→ The problem: Without any pictures, retype exactly the lines from the one with "brown banana [618,168,731,246]" through the final line of the records.

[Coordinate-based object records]
::::::
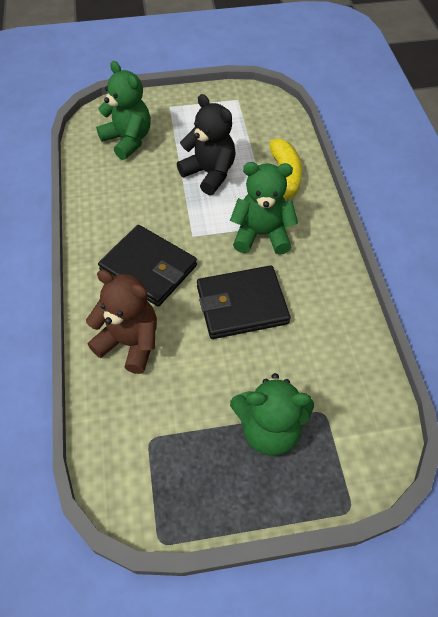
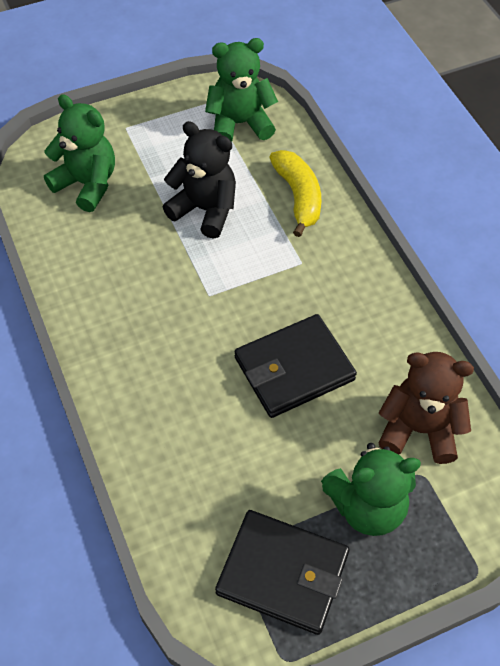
camera: 15 degrees left, 0 degrees up
brown teddy bear [86,270,157,374] -> brown teddy bear moved to [379,352,474,464]
black wallet [98,225,197,307] -> black wallet moved to [215,510,349,635]
green teddy bear [230,162,298,255] -> green teddy bear moved to [205,38,278,142]

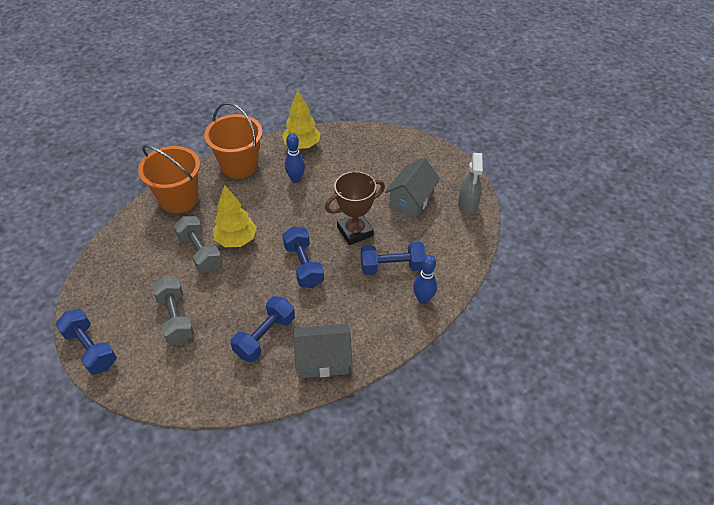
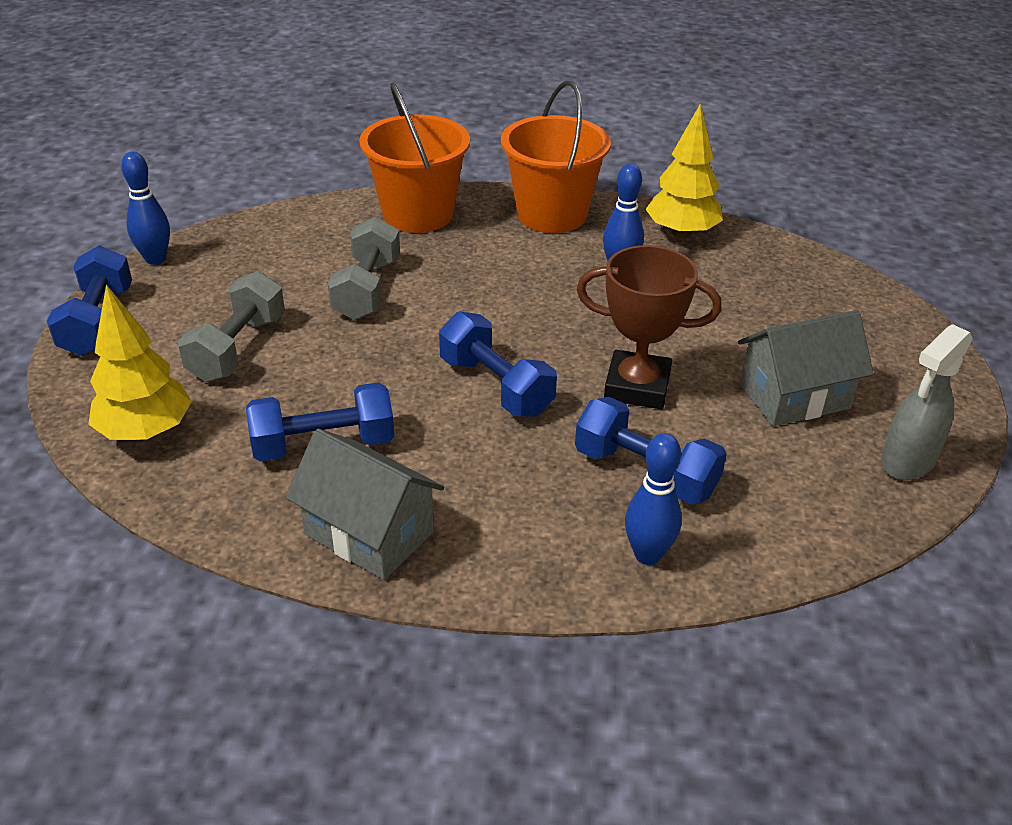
camera: 40 degrees right, 10 degrees down
yellow tree [213,185,257,247] -> yellow tree moved to [88,285,192,440]
blue dumbbell [282,226,324,288] -> blue dumbbell turned 60 degrees counterclockwise [439,311,557,417]
none -> blue bowling pin [121,152,170,265]

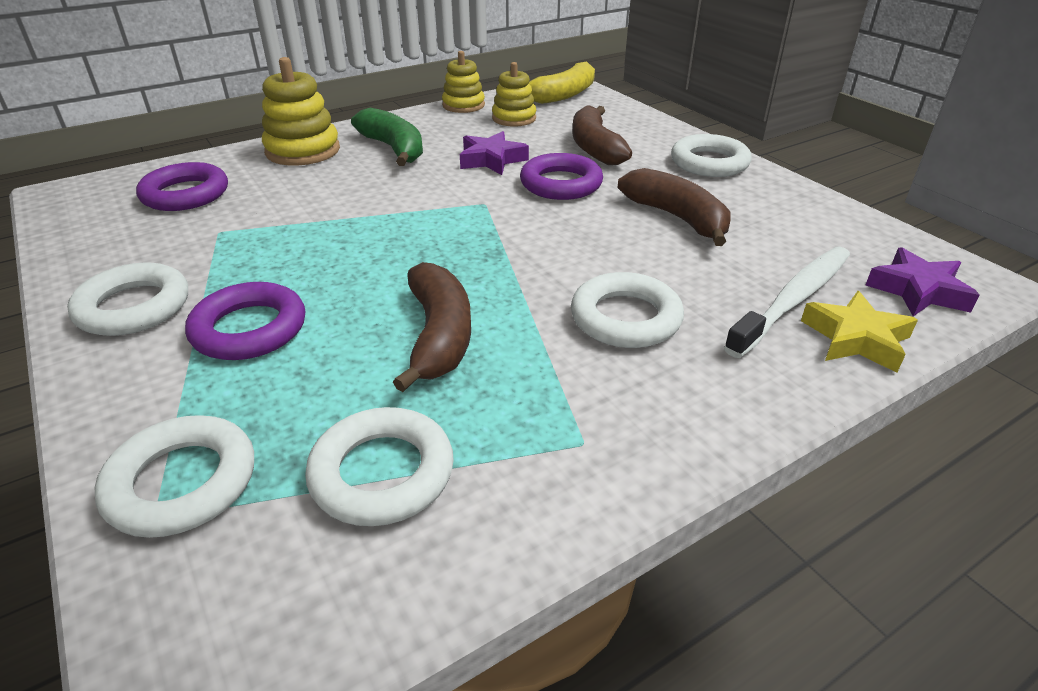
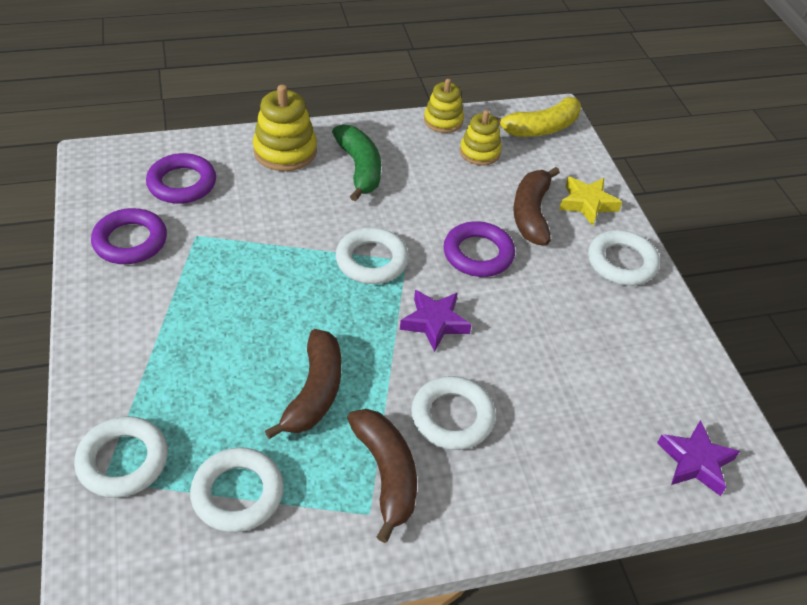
camera: 15 degrees right, 10 degrees up
white ring [67,262,188,336] -> white ring moved to [336,227,409,284]
purple ring [185,282,305,360] -> purple ring moved to [91,208,167,264]
purple star [460,131,529,175] -> purple star moved to [400,290,472,352]
brown banana [618,168,731,246] -> brown banana moved to [347,409,417,543]
white toothbrush [724,247,850,358] -> none
yellow star [801,291,918,373] -> yellow star moved to [559,177,622,226]

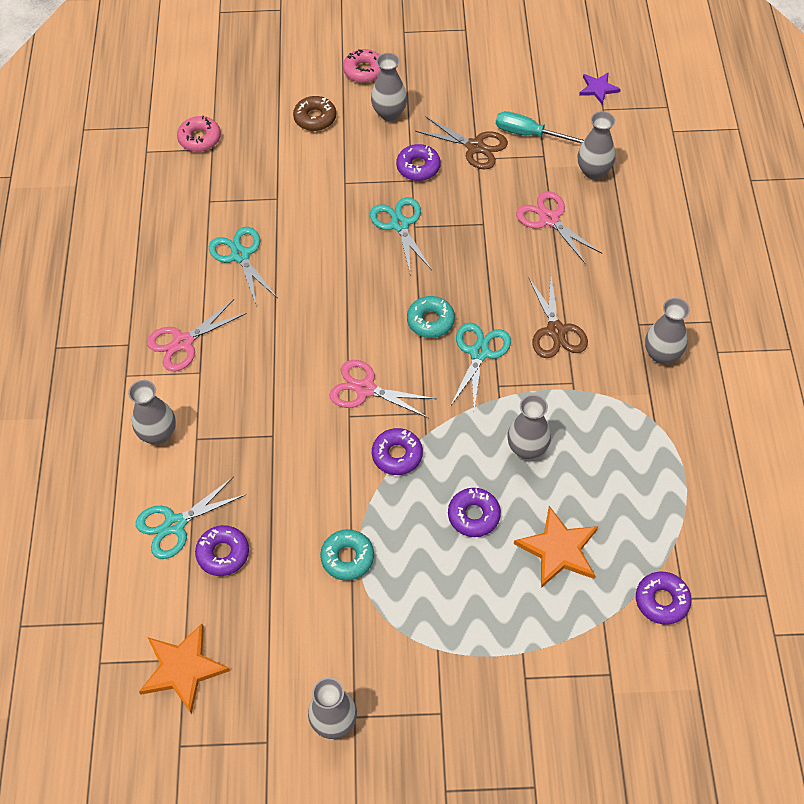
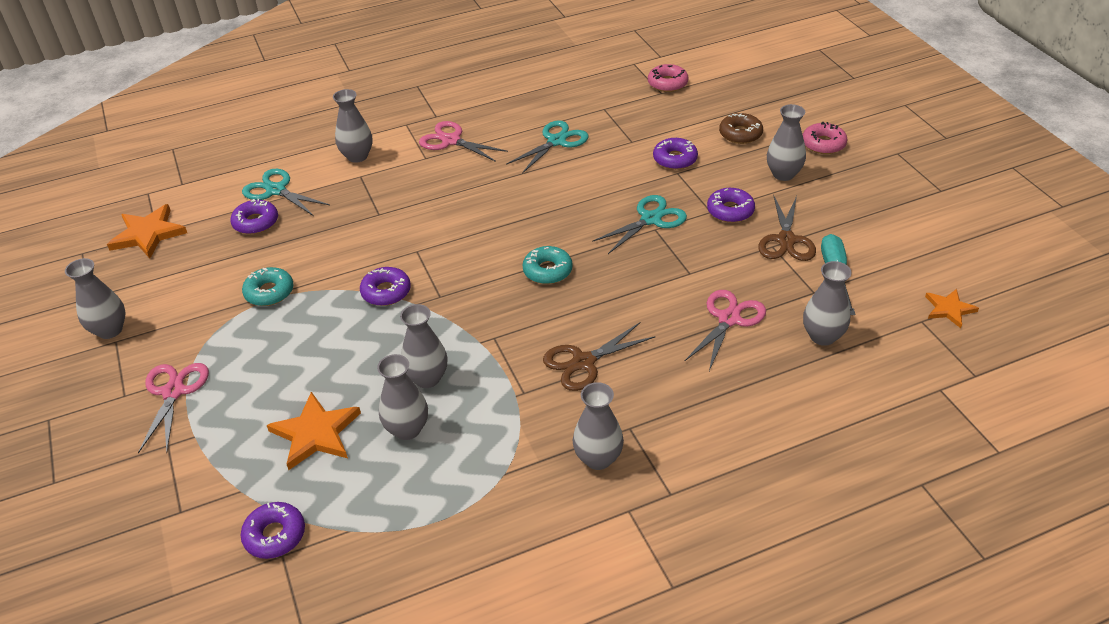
camera: 70 degrees right, 15 degrees down
pink scissors [329,360,436,418] -> pink scissors moved to [138,363,209,453]
purple donut [448,488,501,537] -> purple donut moved to [653,138,698,170]
turquoise scissors [450,323,511,410] -> none
purple star [579,72,621,104] -> orange star [925,289,979,328]
none -> grey vase [377,354,428,440]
::::::
→ Exercise solution:
brown banana [618,168,731,246] -> brown banana moved to [347,409,417,543]
white toothbrush [724,247,850,358] -> none
yellow star [801,291,918,373] -> yellow star moved to [559,177,622,226]

camera: 70 degrees right, 15 degrees down
pink scissors [329,360,436,418] -> pink scissors moved to [138,363,209,453]
purple donut [448,488,501,537] -> purple donut moved to [653,138,698,170]
turquoise scissors [450,323,511,410] -> none
purple star [579,72,621,104] -> orange star [925,289,979,328]
none -> grey vase [377,354,428,440]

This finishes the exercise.